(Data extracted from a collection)
____
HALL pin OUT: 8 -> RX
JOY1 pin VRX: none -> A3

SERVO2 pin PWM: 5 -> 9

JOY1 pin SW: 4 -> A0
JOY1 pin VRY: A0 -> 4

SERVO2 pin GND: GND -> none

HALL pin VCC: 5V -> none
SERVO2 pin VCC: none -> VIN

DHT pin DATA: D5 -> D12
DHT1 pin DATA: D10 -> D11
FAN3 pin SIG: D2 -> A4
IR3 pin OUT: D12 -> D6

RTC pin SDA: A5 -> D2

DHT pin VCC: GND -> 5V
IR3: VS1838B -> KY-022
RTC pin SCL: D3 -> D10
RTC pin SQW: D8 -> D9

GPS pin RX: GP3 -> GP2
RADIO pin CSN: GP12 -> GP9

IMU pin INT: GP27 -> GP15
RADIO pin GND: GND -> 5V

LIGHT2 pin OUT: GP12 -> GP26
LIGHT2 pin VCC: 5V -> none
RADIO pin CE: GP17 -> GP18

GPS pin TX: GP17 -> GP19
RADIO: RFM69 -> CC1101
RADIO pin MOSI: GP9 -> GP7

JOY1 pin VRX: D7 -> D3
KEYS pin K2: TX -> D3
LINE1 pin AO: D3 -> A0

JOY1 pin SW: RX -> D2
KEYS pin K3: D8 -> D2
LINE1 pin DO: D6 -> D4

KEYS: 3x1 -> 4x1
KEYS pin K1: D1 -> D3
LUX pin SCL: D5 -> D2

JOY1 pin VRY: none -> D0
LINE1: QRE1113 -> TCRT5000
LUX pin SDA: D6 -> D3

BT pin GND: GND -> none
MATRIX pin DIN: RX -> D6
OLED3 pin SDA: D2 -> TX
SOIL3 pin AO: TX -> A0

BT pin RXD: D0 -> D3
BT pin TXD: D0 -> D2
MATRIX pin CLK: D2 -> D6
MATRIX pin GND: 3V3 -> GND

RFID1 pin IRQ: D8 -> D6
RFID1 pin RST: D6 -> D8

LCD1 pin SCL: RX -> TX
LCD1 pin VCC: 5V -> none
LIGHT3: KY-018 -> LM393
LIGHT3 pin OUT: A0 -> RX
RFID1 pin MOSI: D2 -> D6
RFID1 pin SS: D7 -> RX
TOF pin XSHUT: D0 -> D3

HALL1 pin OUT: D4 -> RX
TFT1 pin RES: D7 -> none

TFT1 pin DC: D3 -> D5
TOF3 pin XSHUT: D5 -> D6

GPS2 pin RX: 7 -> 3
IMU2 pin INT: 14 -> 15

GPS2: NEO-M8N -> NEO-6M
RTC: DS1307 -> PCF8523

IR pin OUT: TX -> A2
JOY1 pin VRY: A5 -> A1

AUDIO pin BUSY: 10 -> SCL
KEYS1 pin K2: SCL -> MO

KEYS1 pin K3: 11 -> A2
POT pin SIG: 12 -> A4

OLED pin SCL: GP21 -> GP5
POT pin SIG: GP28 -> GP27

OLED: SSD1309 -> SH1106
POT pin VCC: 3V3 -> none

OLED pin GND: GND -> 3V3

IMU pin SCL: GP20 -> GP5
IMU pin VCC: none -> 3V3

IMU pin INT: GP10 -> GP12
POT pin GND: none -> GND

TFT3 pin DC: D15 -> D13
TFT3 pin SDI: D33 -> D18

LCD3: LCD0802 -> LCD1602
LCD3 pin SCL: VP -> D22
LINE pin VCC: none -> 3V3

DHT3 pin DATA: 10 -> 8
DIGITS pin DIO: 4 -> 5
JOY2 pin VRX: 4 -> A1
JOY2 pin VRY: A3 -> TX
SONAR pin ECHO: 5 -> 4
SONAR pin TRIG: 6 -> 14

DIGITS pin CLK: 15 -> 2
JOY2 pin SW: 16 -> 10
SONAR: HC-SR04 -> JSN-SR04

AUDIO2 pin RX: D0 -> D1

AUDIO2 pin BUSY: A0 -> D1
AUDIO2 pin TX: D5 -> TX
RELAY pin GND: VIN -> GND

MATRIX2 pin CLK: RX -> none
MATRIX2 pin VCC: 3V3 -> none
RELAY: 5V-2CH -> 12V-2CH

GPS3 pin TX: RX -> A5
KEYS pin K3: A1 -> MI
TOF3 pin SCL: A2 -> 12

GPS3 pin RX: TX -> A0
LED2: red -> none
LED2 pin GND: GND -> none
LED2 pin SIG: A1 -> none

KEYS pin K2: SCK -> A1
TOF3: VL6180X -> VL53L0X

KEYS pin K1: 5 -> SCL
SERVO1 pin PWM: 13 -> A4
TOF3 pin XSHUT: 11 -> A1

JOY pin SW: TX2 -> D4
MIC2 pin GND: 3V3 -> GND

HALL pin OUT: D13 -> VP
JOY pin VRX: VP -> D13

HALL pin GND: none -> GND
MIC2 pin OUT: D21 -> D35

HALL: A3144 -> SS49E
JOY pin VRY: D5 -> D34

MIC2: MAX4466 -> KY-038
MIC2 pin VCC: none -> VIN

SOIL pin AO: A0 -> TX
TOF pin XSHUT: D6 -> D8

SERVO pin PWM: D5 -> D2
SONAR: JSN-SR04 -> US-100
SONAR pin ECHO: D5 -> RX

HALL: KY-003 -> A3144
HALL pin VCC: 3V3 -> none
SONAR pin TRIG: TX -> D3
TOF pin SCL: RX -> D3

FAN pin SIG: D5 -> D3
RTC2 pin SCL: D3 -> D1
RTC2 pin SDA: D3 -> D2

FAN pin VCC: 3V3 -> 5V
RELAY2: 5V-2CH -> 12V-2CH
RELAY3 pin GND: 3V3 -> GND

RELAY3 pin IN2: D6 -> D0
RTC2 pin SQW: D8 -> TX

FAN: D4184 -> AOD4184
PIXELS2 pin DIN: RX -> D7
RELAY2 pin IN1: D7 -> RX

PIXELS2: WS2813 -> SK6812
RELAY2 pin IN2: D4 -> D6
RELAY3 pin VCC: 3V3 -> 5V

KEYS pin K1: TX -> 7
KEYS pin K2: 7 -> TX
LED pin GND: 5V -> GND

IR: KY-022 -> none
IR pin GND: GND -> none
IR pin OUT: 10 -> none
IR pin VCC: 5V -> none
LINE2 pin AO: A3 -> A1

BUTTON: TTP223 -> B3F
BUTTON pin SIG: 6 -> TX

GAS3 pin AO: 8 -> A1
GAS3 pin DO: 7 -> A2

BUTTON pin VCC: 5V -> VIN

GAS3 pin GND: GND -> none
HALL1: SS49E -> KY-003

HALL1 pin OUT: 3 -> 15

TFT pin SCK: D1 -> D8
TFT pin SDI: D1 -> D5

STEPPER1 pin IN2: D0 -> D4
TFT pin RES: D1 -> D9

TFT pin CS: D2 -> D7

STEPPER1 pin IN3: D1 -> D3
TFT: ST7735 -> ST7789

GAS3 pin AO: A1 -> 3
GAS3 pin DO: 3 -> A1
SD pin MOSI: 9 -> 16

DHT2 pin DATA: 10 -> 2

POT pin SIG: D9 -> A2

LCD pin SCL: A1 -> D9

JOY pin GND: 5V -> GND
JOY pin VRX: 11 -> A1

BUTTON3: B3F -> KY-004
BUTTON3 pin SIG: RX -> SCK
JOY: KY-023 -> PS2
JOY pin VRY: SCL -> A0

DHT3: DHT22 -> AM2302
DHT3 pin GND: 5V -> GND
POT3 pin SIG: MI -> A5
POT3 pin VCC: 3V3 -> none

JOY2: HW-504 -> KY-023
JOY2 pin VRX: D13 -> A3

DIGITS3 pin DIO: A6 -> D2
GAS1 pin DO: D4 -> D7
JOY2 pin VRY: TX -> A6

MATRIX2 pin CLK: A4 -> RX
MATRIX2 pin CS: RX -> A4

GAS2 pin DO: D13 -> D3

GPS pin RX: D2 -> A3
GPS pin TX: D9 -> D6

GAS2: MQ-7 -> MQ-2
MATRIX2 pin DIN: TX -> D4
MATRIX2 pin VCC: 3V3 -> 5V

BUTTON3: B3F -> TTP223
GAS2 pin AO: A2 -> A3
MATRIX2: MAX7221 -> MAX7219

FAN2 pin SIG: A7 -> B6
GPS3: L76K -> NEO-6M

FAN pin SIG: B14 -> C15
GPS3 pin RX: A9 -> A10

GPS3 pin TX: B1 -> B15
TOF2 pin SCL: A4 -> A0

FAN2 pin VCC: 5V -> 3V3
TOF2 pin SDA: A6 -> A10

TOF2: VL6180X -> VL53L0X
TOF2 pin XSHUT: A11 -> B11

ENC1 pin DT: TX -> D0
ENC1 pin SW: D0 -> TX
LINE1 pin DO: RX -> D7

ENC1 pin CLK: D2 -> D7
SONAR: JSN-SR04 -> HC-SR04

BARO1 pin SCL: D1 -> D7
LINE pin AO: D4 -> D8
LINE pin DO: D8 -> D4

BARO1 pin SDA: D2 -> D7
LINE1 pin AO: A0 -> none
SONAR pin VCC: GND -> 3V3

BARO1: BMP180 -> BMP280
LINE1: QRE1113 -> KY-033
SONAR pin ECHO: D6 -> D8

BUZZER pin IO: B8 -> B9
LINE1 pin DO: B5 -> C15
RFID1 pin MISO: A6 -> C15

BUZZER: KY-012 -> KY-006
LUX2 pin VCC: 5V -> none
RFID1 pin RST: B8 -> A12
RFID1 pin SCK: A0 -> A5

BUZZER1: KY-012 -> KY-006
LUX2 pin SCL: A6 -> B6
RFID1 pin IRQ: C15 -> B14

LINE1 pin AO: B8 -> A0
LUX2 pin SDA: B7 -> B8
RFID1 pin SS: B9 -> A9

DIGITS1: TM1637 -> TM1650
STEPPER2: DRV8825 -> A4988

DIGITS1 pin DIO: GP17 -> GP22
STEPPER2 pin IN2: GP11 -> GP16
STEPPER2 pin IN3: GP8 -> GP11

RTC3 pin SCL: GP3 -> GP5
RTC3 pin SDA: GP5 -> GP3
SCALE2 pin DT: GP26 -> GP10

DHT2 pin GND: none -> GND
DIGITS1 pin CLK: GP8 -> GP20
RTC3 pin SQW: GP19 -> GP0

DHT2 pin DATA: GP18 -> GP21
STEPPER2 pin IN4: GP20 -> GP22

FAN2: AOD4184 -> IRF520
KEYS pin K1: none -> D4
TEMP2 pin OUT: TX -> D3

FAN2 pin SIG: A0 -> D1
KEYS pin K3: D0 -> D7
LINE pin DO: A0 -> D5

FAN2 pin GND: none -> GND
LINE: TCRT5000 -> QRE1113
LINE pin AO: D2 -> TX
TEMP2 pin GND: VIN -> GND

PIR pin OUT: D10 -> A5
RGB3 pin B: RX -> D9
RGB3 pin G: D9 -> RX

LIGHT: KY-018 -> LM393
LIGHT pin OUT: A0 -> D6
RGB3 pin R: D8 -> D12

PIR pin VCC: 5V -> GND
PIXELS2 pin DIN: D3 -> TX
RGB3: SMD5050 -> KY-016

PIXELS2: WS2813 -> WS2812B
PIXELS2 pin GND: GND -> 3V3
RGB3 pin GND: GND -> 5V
____
TASK DIRECTIONS
From the records above, give again exactly the lines running from the line with "LIGHT2 pin VCC: 5V -> none" to the line with "LINE pin VCC: none -> 3V3", inclusive.

SOLVED EXERCISE
LIGHT2 pin VCC: 5V -> none
RADIO pin CE: GP17 -> GP18

GPS pin TX: GP17 -> GP19
RADIO: RFM69 -> CC1101
RADIO pin MOSI: GP9 -> GP7

JOY1 pin VRX: D7 -> D3
KEYS pin K2: TX -> D3
LINE1 pin AO: D3 -> A0

JOY1 pin SW: RX -> D2
KEYS pin K3: D8 -> D2
LINE1 pin DO: D6 -> D4

KEYS: 3x1 -> 4x1
KEYS pin K1: D1 -> D3
LUX pin SCL: D5 -> D2

JOY1 pin VRY: none -> D0
LINE1: QRE1113 -> TCRT5000
LUX pin SDA: D6 -> D3

BT pin GND: GND -> none
MATRIX pin DIN: RX -> D6
OLED3 pin SDA: D2 -> TX
SOIL3 pin AO: TX -> A0

BT pin RXD: D0 -> D3
BT pin TXD: D0 -> D2
MATRIX pin CLK: D2 -> D6
MATRIX pin GND: 3V3 -> GND

RFID1 pin IRQ: D8 -> D6
RFID1 pin RST: D6 -> D8

LCD1 pin SCL: RX -> TX
LCD1 pin VCC: 5V -> none
LIGHT3: KY-018 -> LM393
LIGHT3 pin OUT: A0 -> RX
RFID1 pin MOSI: D2 -> D6
RFID1 pin SS: D7 -> RX
TOF pin XSHUT: D0 -> D3

HALL1 pin OUT: D4 -> RX
TFT1 pin RES: D7 -> none

TFT1 pin DC: D3 -> D5
TOF3 pin XSHUT: D5 -> D6

GPS2 pin RX: 7 -> 3
IMU2 pin INT: 14 -> 15

GPS2: NEO-M8N -> NEO-6M
RTC: DS1307 -> PCF8523

IR pin OUT: TX -> A2
JOY1 pin VRY: A5 -> A1

AUDIO pin BUSY: 10 -> SCL
KEYS1 pin K2: SCL -> MO

KEYS1 pin K3: 11 -> A2
POT pin SIG: 12 -> A4

OLED pin SCL: GP21 -> GP5
POT pin SIG: GP28 -> GP27

OLED: SSD1309 -> SH1106
POT pin VCC: 3V3 -> none

OLED pin GND: GND -> 3V3

IMU pin SCL: GP20 -> GP5
IMU pin VCC: none -> 3V3

IMU pin INT: GP10 -> GP12
POT pin GND: none -> GND

TFT3 pin DC: D15 -> D13
TFT3 pin SDI: D33 -> D18

LCD3: LCD0802 -> LCD1602
LCD3 pin SCL: VP -> D22
LINE pin VCC: none -> 3V3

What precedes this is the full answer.